LISTED ENTRIES:
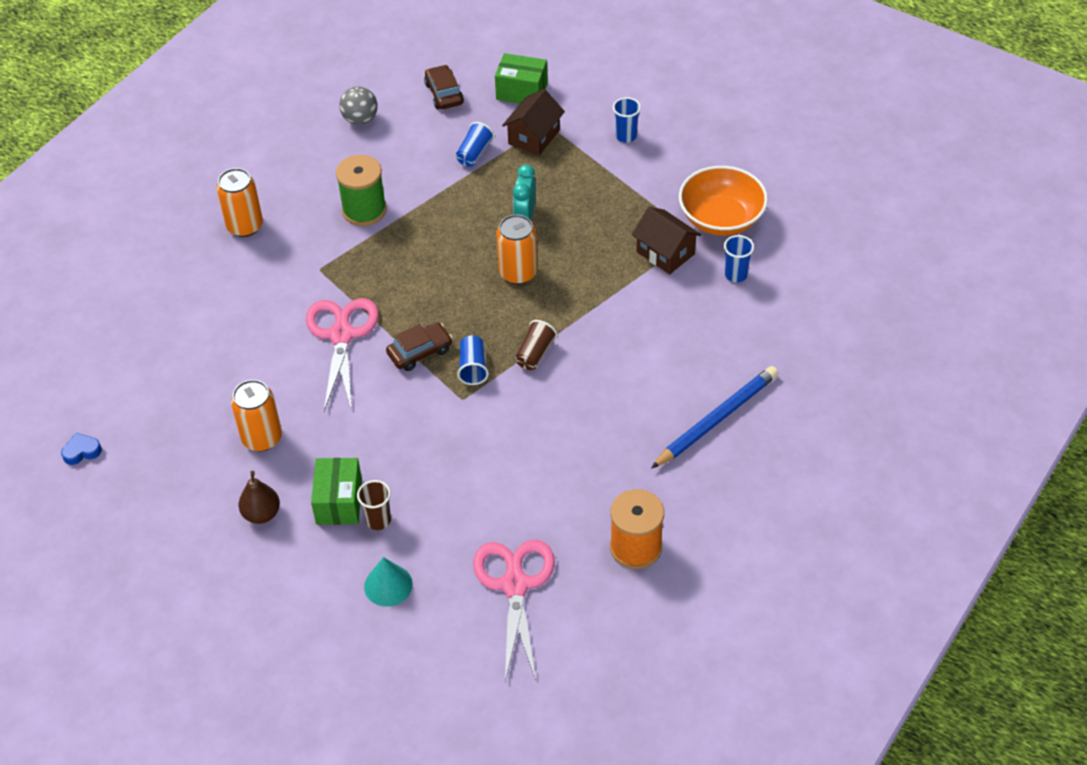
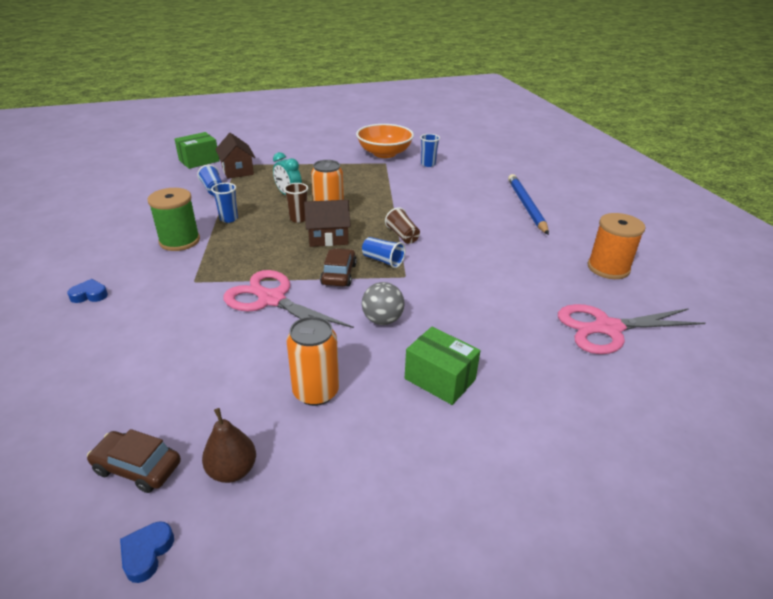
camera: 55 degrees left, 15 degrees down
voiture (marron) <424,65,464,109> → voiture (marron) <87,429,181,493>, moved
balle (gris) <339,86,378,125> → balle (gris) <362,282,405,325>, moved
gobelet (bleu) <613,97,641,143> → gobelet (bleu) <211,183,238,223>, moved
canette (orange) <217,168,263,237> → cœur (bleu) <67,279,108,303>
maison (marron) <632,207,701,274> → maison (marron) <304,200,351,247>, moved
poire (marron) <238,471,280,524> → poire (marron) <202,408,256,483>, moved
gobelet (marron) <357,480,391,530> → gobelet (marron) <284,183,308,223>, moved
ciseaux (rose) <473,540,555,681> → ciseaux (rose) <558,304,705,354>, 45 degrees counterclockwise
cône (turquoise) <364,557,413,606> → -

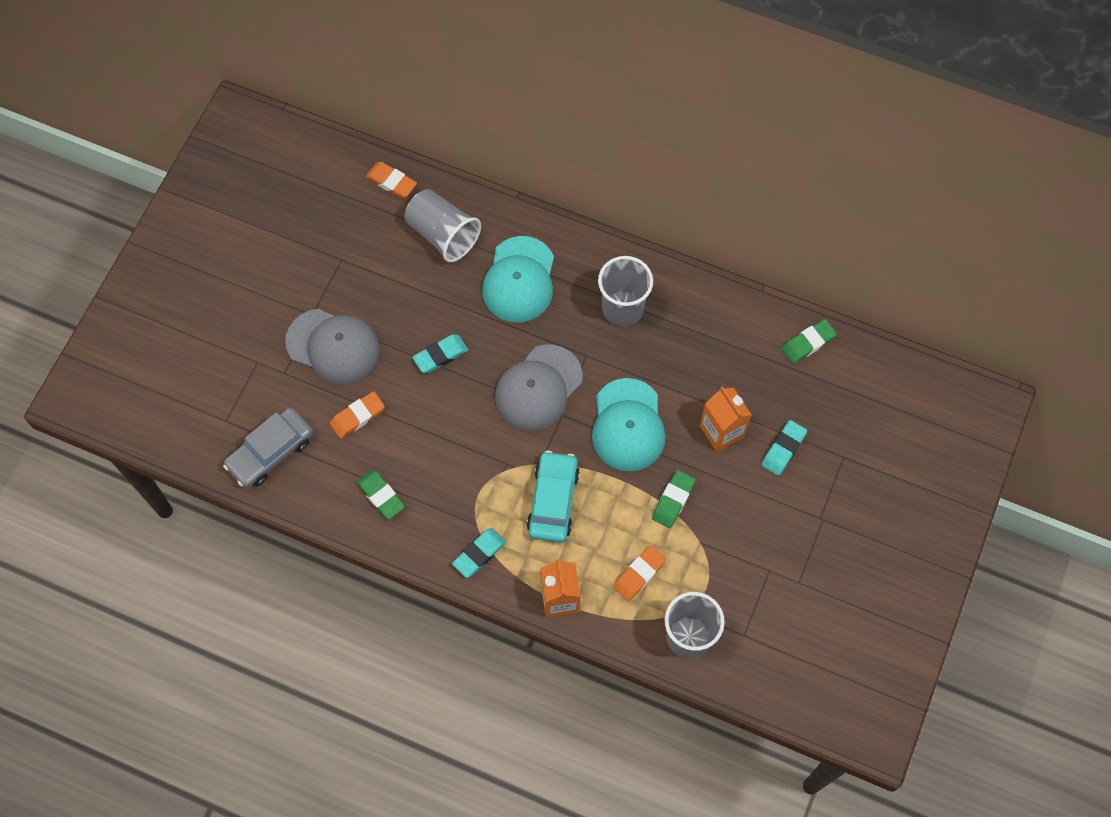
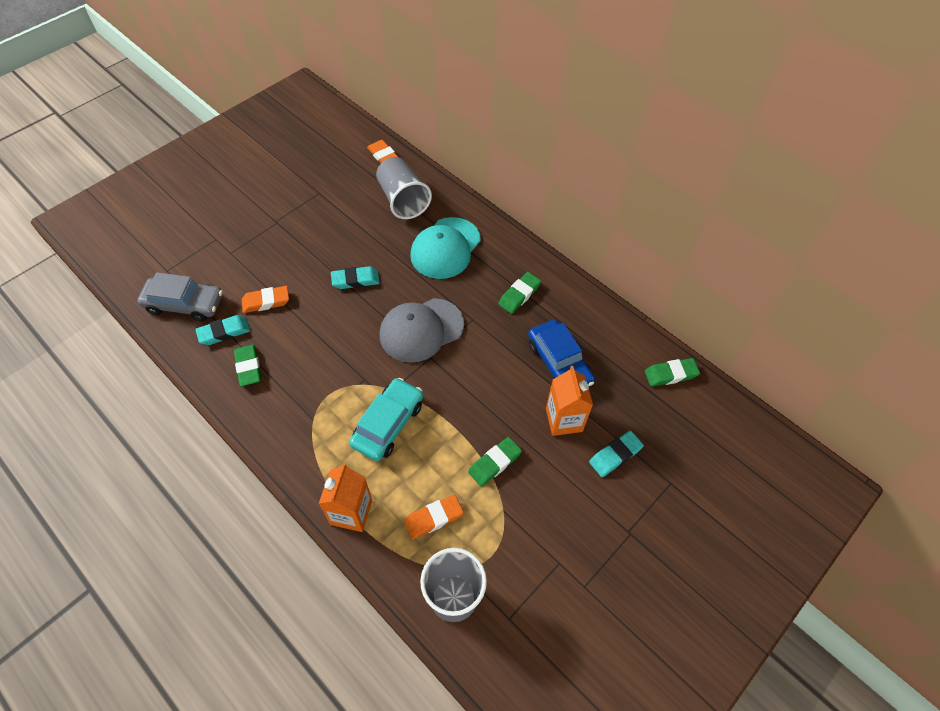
camera: 20 degrees right, 10 degrees down
gobelet (gris) <598,256,653,327> → gomme (vert) <498,272,541,314>
casquette (gris) <285,309,380,384> → -
casquette (turquoise) <592,378,665,471> → -
voiture (gris) <223,408,313,488> → voiture (gris) <137,272,223,321>, 150 degrees counterclockwise
gomme (turquoise) <452,528,506,578> → gomme (turquoise) <195,315,250,345>, moved
- → voiture (bleu) <528,320,595,387>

WHAT TO PRODUCE: Find "gobelet (bleu) <613,97,641,143>" in the entries above and copy that whole line exactly, then each line after it through the line that contains "ciseaux (rose) <473,540,555,681>".

ANSWER AREA:
gobelet (bleu) <613,97,641,143> → gobelet (bleu) <211,183,238,223>, moved
canette (orange) <217,168,263,237> → cœur (bleu) <67,279,108,303>
maison (marron) <632,207,701,274> → maison (marron) <304,200,351,247>, moved
poire (marron) <238,471,280,524> → poire (marron) <202,408,256,483>, moved
gobelet (marron) <357,480,391,530> → gobelet (marron) <284,183,308,223>, moved
ciseaux (rose) <473,540,555,681> → ciseaux (rose) <558,304,705,354>, 45 degrees counterclockwise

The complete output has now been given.